## Information shown

»»

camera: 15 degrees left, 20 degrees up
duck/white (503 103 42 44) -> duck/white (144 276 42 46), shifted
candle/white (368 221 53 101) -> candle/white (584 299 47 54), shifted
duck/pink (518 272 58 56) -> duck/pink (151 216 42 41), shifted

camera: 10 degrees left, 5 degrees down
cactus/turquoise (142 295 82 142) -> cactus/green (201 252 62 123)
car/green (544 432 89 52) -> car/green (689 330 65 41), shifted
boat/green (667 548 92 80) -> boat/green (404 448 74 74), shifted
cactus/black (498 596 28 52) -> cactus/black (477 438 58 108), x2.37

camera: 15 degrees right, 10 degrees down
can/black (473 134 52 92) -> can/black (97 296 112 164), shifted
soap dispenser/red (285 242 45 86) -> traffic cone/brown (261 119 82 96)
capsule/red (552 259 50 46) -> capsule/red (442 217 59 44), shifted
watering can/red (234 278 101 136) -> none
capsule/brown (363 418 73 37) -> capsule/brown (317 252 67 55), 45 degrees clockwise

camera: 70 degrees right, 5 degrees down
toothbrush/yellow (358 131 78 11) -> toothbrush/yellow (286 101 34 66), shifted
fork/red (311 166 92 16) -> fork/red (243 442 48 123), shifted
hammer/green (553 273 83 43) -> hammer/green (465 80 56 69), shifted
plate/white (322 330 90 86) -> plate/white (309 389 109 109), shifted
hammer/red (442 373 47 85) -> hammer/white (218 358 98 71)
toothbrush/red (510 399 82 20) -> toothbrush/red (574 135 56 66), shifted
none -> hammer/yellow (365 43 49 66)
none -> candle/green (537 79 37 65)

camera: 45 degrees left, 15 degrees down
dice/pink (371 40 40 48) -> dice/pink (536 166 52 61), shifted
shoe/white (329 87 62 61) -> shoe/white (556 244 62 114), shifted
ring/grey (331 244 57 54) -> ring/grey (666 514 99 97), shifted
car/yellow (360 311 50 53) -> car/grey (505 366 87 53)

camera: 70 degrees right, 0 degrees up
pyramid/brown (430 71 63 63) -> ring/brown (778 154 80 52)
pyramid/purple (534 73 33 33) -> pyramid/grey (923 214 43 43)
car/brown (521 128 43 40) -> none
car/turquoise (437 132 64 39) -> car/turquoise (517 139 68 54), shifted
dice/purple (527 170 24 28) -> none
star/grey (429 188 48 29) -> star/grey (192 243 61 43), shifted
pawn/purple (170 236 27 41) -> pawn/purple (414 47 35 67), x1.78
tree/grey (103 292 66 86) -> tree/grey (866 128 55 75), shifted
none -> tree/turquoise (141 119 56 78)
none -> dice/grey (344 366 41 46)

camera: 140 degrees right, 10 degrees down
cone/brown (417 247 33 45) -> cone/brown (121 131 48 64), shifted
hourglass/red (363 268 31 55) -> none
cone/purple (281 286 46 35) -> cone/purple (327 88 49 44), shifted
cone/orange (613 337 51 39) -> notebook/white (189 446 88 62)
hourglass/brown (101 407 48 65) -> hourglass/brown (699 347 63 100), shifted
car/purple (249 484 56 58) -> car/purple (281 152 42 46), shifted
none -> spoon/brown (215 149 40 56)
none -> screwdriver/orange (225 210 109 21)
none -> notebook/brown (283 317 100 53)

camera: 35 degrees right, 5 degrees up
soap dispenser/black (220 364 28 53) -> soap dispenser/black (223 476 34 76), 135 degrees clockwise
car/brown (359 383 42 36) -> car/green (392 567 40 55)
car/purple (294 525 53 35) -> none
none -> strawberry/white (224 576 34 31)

««

## Your goal
After reading the listing, copy all of it out exactly.

## Written solution
camera: 15 degrees left, 20 degrees up
duck/white (503 103 42 44) -> duck/white (144 276 42 46), shifted
candle/white (368 221 53 101) -> candle/white (584 299 47 54), shifted
duck/pink (518 272 58 56) -> duck/pink (151 216 42 41), shifted

camera: 10 degrees left, 5 degrees down
cactus/turquoise (142 295 82 142) -> cactus/green (201 252 62 123)
car/green (544 432 89 52) -> car/green (689 330 65 41), shifted
boat/green (667 548 92 80) -> boat/green (404 448 74 74), shifted
cactus/black (498 596 28 52) -> cactus/black (477 438 58 108), x2.37

camera: 15 degrees right, 10 degrees down
can/black (473 134 52 92) -> can/black (97 296 112 164), shifted
soap dispenser/red (285 242 45 86) -> traffic cone/brown (261 119 82 96)
capsule/red (552 259 50 46) -> capsule/red (442 217 59 44), shifted
watering can/red (234 278 101 136) -> none
capsule/brown (363 418 73 37) -> capsule/brown (317 252 67 55), 45 degrees clockwise

camera: 70 degrees right, 5 degrees down
toothbrush/yellow (358 131 78 11) -> toothbrush/yellow (286 101 34 66), shifted
fork/red (311 166 92 16) -> fork/red (243 442 48 123), shifted
hammer/green (553 273 83 43) -> hammer/green (465 80 56 69), shifted
plate/white (322 330 90 86) -> plate/white (309 389 109 109), shifted
hammer/red (442 373 47 85) -> hammer/white (218 358 98 71)
toothbrush/red (510 399 82 20) -> toothbrush/red (574 135 56 66), shifted
none -> hammer/yellow (365 43 49 66)
none -> candle/green (537 79 37 65)

camera: 45 degrees left, 15 degrees down
dice/pink (371 40 40 48) -> dice/pink (536 166 52 61), shifted
shoe/white (329 87 62 61) -> shoe/white (556 244 62 114), shifted
ring/grey (331 244 57 54) -> ring/grey (666 514 99 97), shifted
car/yellow (360 311 50 53) -> car/grey (505 366 87 53)

camera: 70 degrees right, 0 degrees up
pyramid/brown (430 71 63 63) -> ring/brown (778 154 80 52)
pyramid/purple (534 73 33 33) -> pyramid/grey (923 214 43 43)
car/brown (521 128 43 40) -> none
car/turquoise (437 132 64 39) -> car/turquoise (517 139 68 54), shifted
dice/purple (527 170 24 28) -> none
star/grey (429 188 48 29) -> star/grey (192 243 61 43), shifted
pawn/purple (170 236 27 41) -> pawn/purple (414 47 35 67), x1.78
tree/grey (103 292 66 86) -> tree/grey (866 128 55 75), shifted
none -> tree/turquoise (141 119 56 78)
none -> dice/grey (344 366 41 46)

camera: 140 degrees right, 10 degrees down
cone/brown (417 247 33 45) -> cone/brown (121 131 48 64), shifted
hourglass/red (363 268 31 55) -> none
cone/purple (281 286 46 35) -> cone/purple (327 88 49 44), shifted
cone/orange (613 337 51 39) -> notebook/white (189 446 88 62)
hourglass/brown (101 407 48 65) -> hourglass/brown (699 347 63 100), shifted
car/purple (249 484 56 58) -> car/purple (281 152 42 46), shifted
none -> spoon/brown (215 149 40 56)
none -> screwdriver/orange (225 210 109 21)
none -> notebook/brown (283 317 100 53)

camera: 35 degrees right, 5 degrees up
soap dispenser/black (220 364 28 53) -> soap dispenser/black (223 476 34 76), 135 degrees clockwise
car/brown (359 383 42 36) -> car/green (392 567 40 55)
car/purple (294 525 53 35) -> none
none -> strawberry/white (224 576 34 31)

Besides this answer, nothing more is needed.